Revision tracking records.
^^^^^^^^

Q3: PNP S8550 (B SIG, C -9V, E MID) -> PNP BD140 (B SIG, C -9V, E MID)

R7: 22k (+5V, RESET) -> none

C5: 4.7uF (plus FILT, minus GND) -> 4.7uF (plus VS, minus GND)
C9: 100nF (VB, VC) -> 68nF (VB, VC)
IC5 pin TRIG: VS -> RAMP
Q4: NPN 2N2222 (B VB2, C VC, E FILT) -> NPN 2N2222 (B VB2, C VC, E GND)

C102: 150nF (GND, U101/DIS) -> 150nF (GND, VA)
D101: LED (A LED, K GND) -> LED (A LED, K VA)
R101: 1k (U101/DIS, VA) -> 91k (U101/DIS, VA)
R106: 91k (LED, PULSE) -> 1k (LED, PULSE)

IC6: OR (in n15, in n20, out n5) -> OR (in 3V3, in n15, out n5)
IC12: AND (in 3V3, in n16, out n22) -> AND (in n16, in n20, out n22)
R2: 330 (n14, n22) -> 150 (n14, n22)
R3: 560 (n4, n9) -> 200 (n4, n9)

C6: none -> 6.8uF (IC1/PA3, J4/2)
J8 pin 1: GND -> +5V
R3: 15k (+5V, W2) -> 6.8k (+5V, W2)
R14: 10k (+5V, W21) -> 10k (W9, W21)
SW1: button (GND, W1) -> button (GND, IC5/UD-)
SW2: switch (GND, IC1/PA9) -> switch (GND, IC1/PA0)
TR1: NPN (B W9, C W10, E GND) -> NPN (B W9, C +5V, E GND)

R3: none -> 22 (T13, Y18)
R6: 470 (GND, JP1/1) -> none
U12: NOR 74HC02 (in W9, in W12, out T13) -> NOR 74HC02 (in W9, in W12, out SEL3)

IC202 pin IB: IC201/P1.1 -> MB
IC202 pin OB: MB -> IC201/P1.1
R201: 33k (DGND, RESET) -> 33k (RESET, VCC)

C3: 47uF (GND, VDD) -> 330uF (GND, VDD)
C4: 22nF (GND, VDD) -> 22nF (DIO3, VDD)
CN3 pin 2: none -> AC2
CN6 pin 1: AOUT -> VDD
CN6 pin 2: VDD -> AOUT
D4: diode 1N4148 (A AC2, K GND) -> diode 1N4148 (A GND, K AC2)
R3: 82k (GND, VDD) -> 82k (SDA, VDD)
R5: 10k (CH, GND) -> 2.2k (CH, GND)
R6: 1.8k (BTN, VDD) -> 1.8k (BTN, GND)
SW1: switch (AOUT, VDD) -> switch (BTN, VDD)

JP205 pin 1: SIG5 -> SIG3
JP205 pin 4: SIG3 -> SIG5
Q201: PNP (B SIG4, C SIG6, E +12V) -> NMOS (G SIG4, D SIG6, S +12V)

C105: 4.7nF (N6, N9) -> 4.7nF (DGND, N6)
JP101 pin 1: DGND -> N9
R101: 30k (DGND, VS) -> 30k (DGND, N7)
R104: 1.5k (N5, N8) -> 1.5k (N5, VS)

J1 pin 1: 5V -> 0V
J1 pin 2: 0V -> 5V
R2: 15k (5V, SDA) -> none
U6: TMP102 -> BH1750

^^^^^^^^

Work to be completed. Find the line that contains "JP205 pin 1: SIG5 -> SIG3". Write out that line and every line after it through the end of the data, exactly, and nothing else.

Answer section.
JP205 pin 1: SIG5 -> SIG3
JP205 pin 4: SIG3 -> SIG5
Q201: PNP (B SIG4, C SIG6, E +12V) -> NMOS (G SIG4, D SIG6, S +12V)

C105: 4.7nF (N6, N9) -> 4.7nF (DGND, N6)
JP101 pin 1: DGND -> N9
R101: 30k (DGND, VS) -> 30k (DGND, N7)
R104: 1.5k (N5, N8) -> 1.5k (N5, VS)

J1 pin 1: 5V -> 0V
J1 pin 2: 0V -> 5V
R2: 15k (5V, SDA) -> none
U6: TMP102 -> BH1750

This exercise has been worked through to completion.